§ What you are asked to do: A single number is expected: the count of lines in the entries below that contain "gray".

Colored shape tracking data

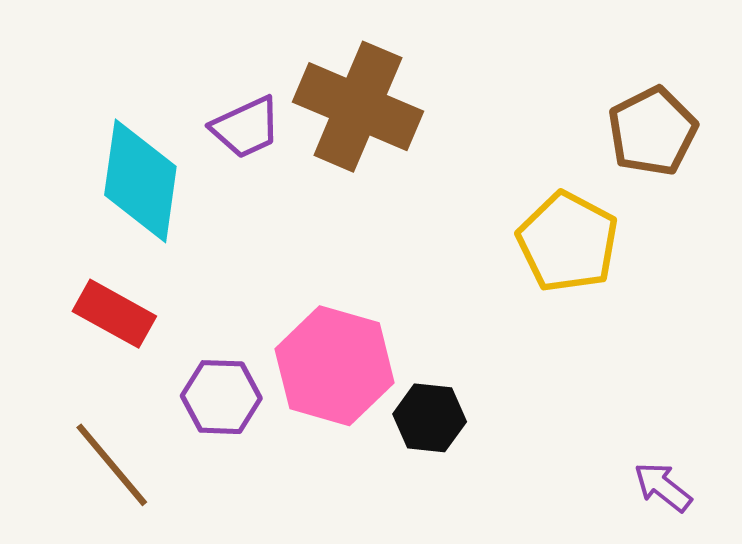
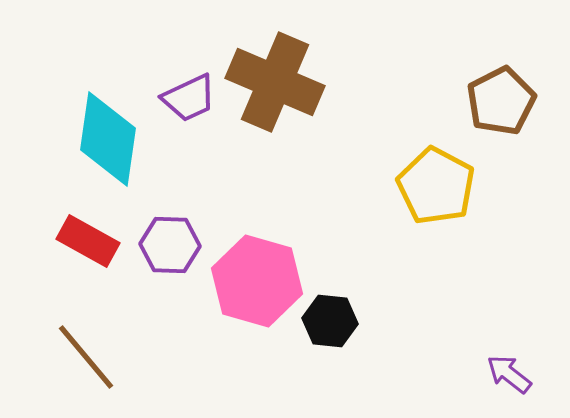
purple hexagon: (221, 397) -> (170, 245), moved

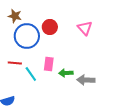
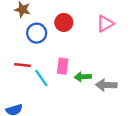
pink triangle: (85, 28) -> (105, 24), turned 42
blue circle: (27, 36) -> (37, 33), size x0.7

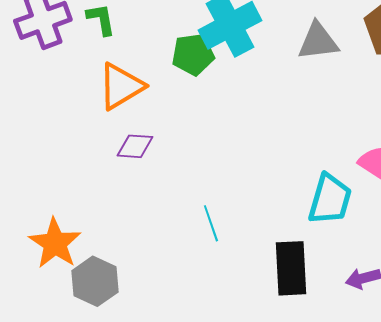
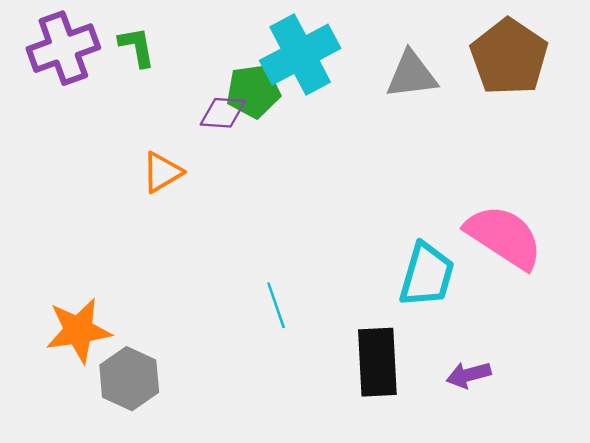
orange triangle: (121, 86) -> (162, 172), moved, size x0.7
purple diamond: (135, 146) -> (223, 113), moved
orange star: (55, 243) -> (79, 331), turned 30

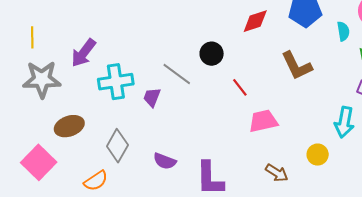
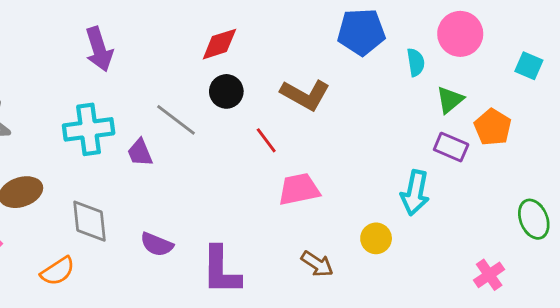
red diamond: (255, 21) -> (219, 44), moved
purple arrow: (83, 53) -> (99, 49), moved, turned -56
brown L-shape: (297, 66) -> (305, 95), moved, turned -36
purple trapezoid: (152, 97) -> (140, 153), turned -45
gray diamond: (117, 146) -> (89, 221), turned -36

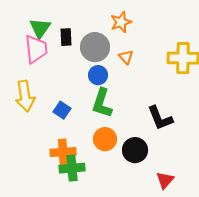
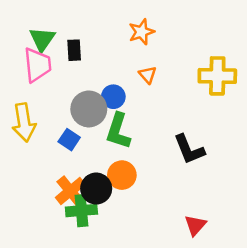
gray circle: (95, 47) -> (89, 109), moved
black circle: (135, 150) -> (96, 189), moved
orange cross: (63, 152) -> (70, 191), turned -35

§ Solution to the exercise: 2